((

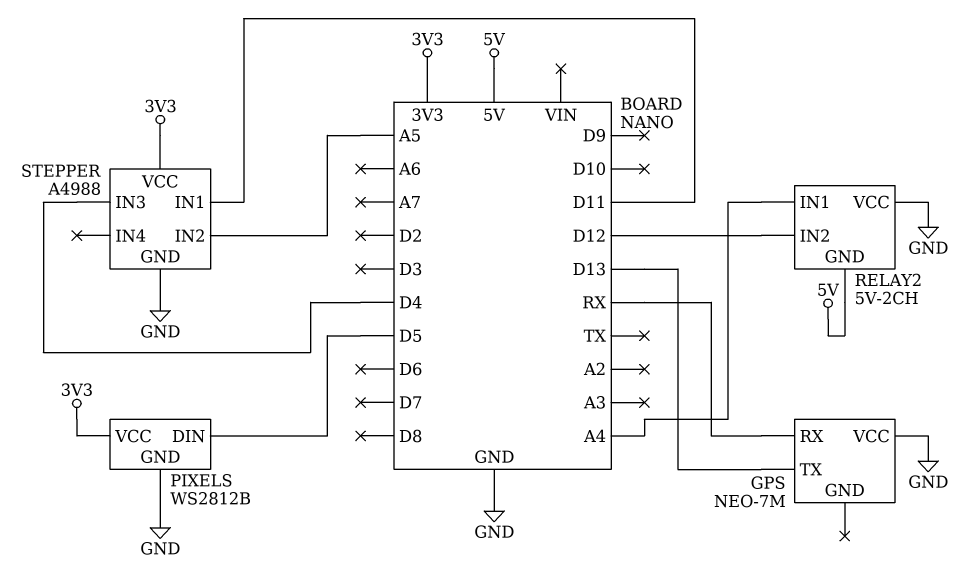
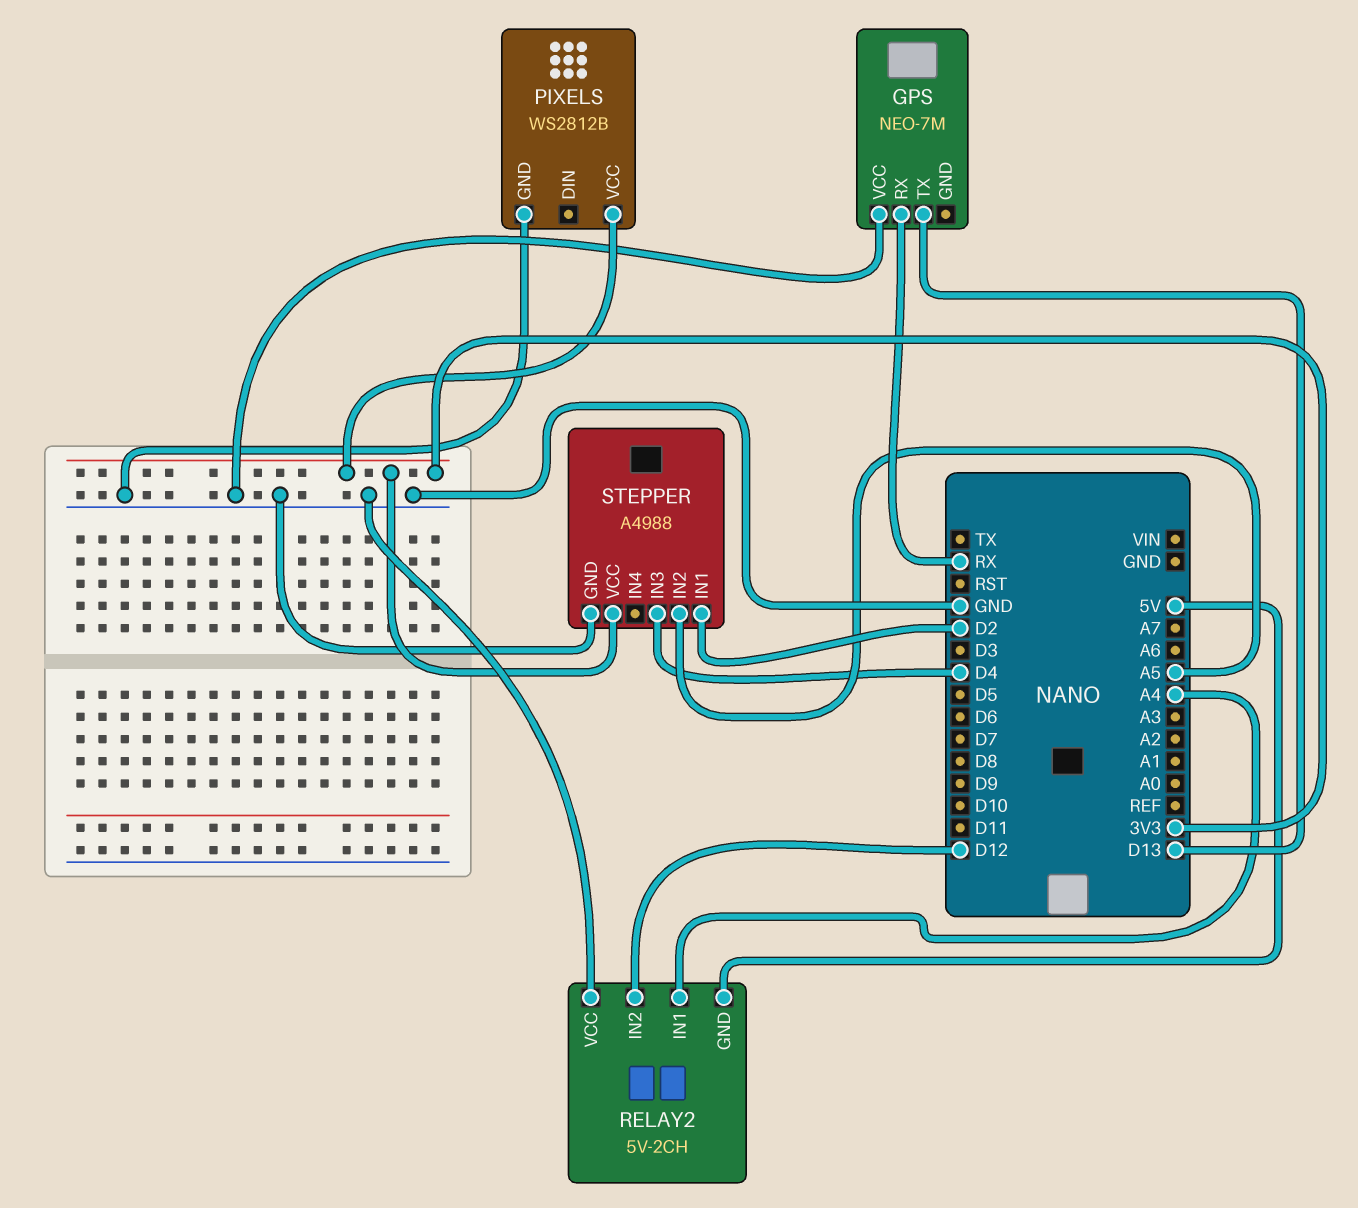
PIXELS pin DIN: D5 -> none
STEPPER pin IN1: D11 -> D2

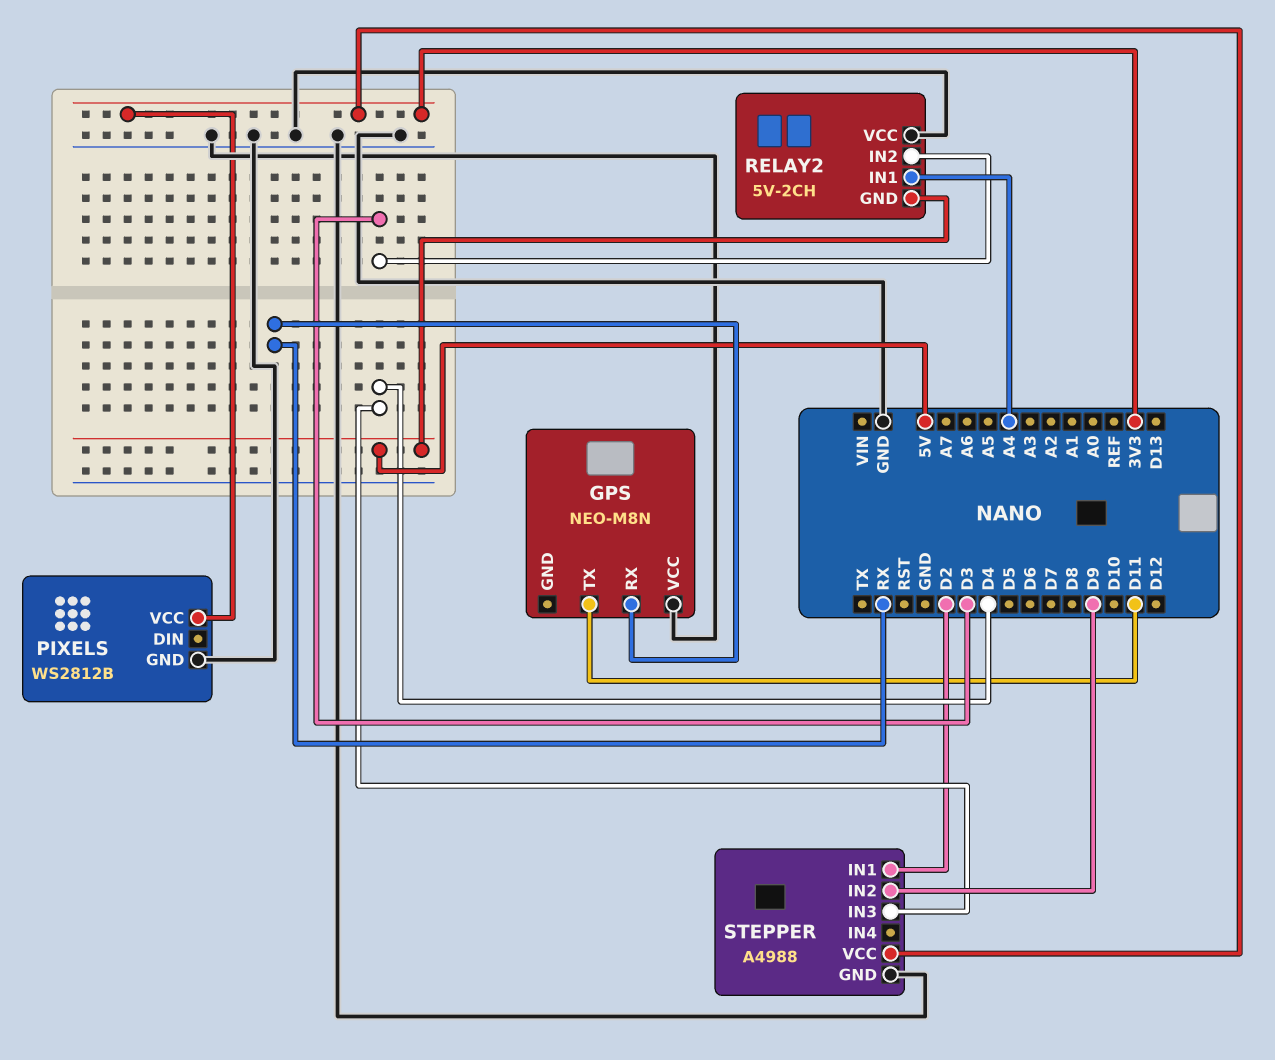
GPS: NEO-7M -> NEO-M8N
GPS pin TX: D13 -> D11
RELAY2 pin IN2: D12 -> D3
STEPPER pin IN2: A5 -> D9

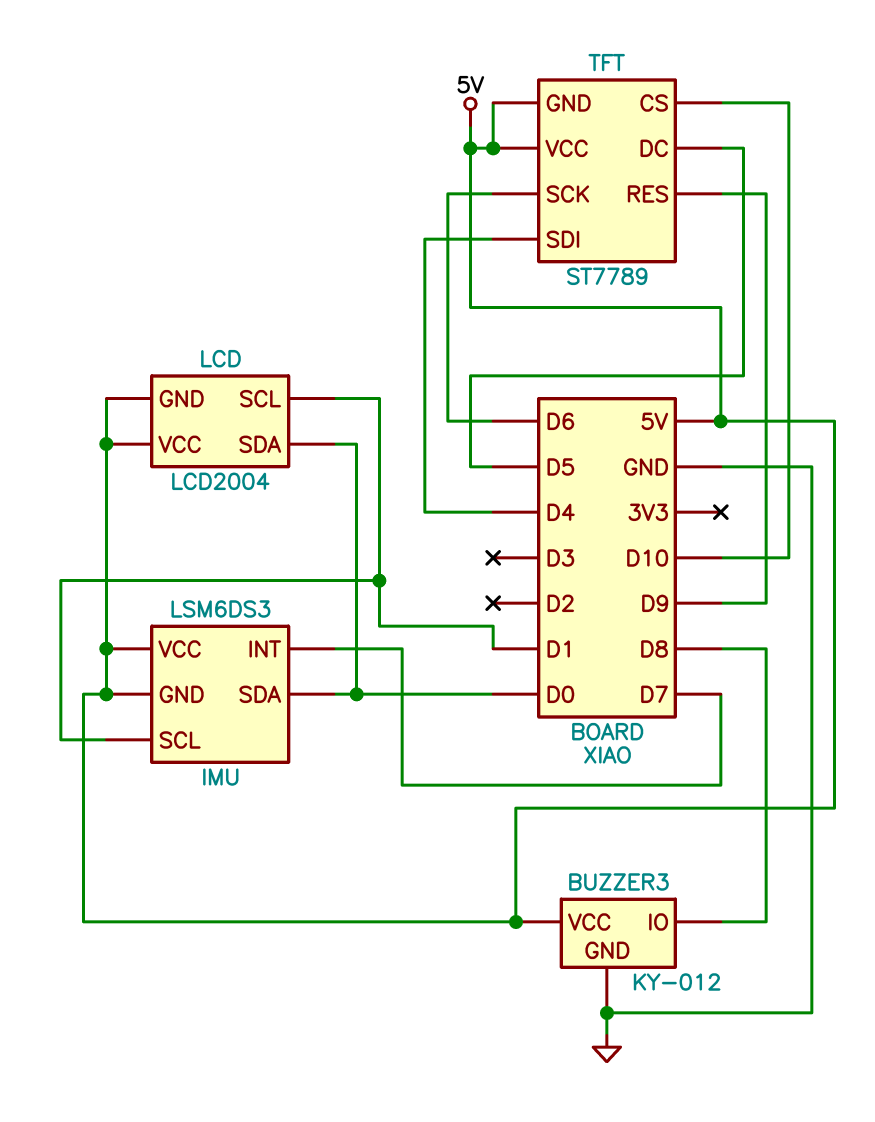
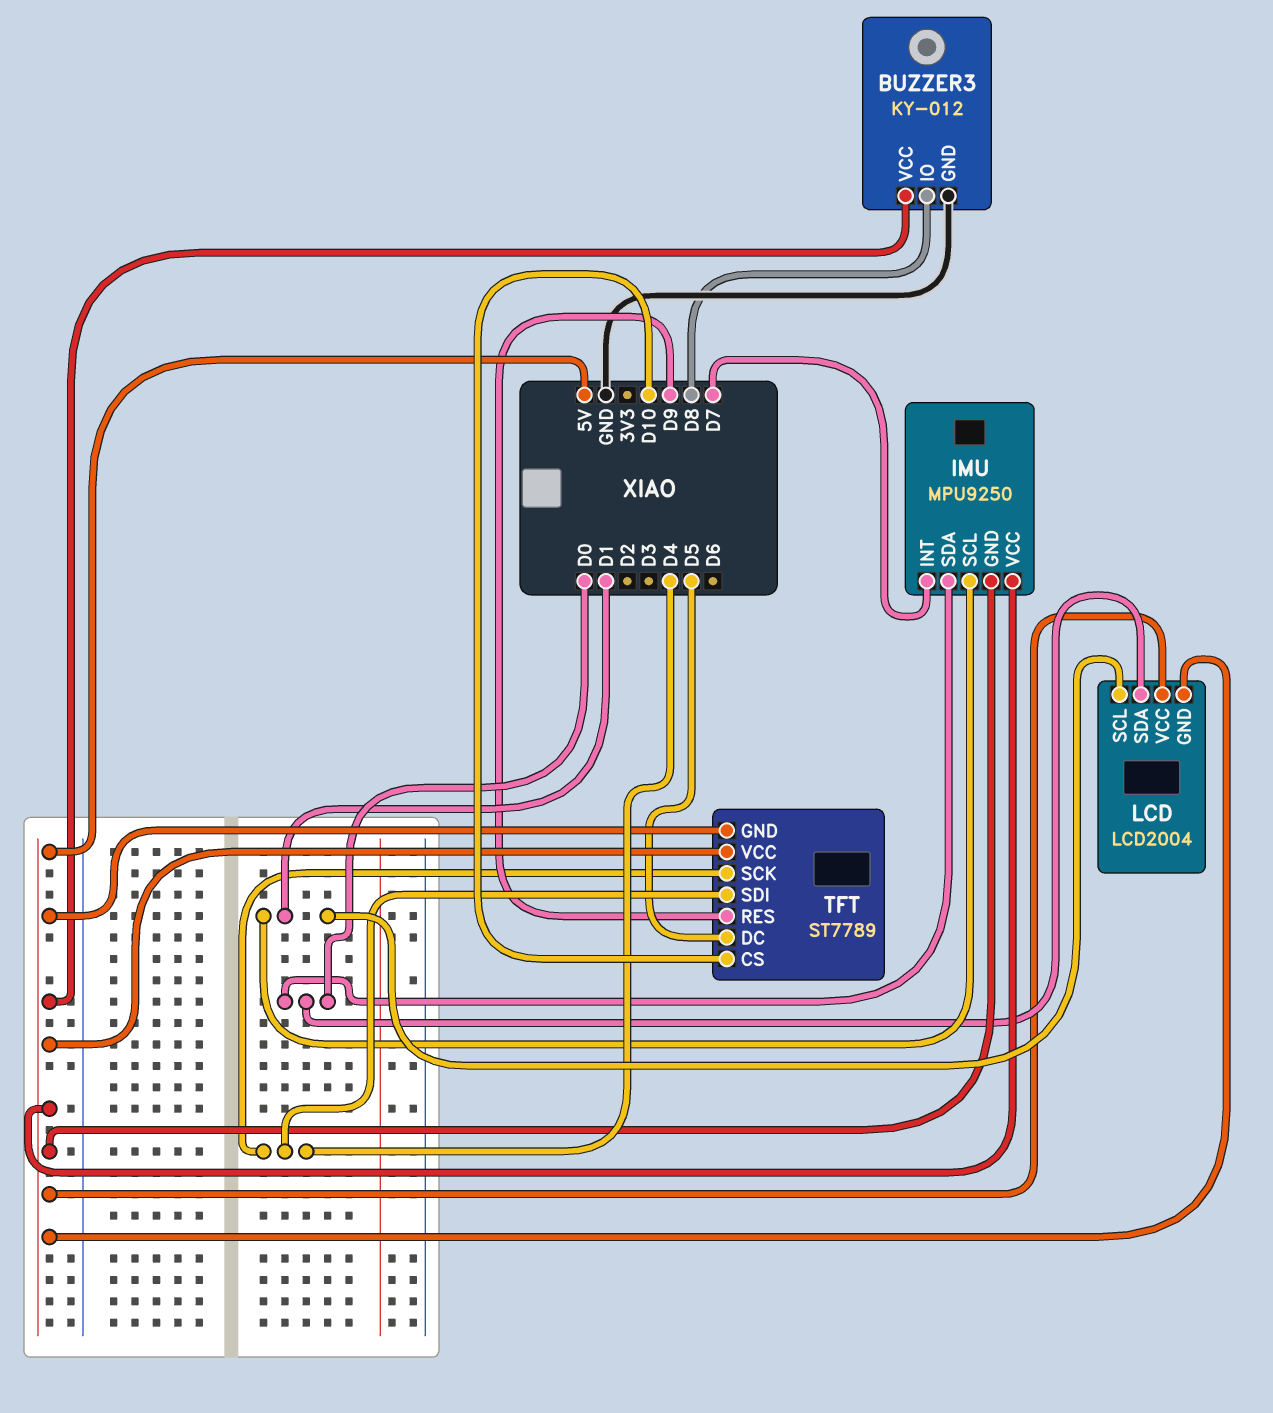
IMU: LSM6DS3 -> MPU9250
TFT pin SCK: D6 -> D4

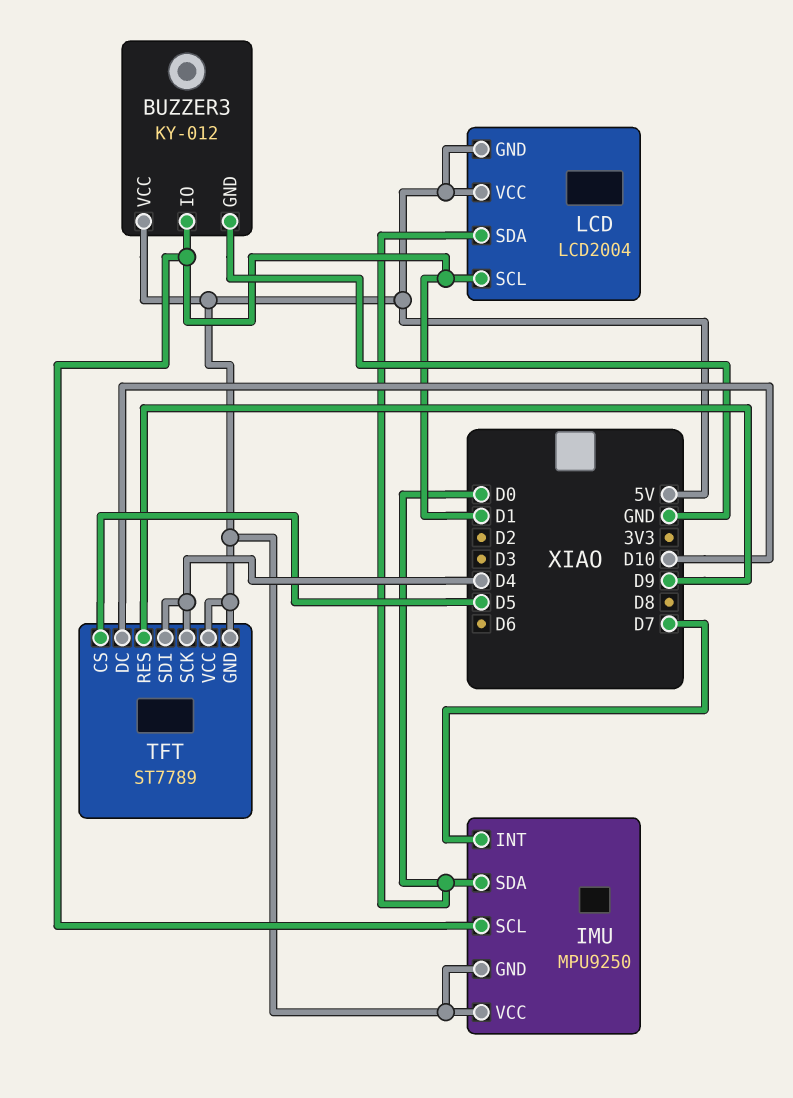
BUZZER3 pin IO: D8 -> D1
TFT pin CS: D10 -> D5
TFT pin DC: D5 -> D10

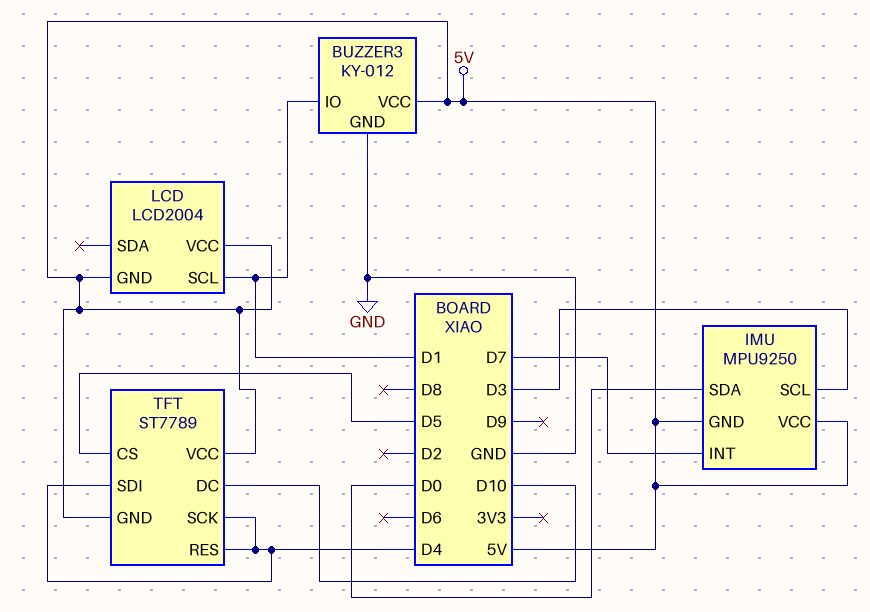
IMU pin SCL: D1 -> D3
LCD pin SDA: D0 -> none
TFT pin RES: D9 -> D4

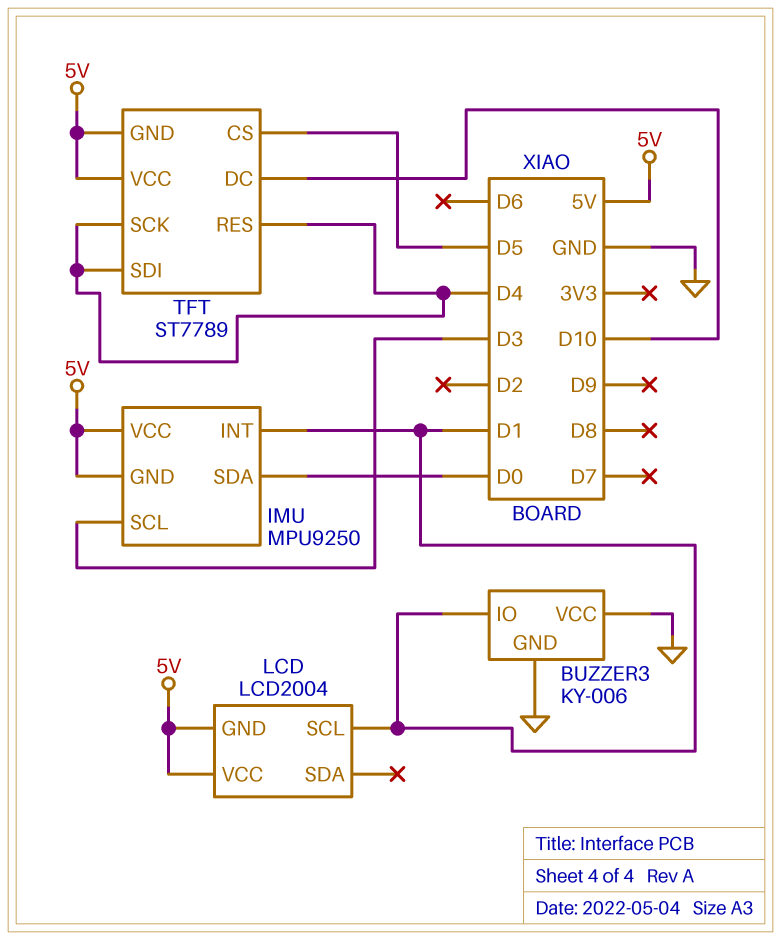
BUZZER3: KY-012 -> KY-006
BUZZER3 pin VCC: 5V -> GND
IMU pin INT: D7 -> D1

))

Where pictures occur in the material above, omit them and return everything else exactly.

> **Response for this exercise**
PIXELS pin DIN: D5 -> none
STEPPER pin IN1: D11 -> D2

GPS: NEO-7M -> NEO-M8N
GPS pin TX: D13 -> D11
RELAY2 pin IN2: D12 -> D3
STEPPER pin IN2: A5 -> D9

IMU: LSM6DS3 -> MPU9250
TFT pin SCK: D6 -> D4

BUZZER3 pin IO: D8 -> D1
TFT pin CS: D10 -> D5
TFT pin DC: D5 -> D10

IMU pin SCL: D1 -> D3
LCD pin SDA: D0 -> none
TFT pin RES: D9 -> D4

BUZZER3: KY-012 -> KY-006
BUZZER3 pin VCC: 5V -> GND
IMU pin INT: D7 -> D1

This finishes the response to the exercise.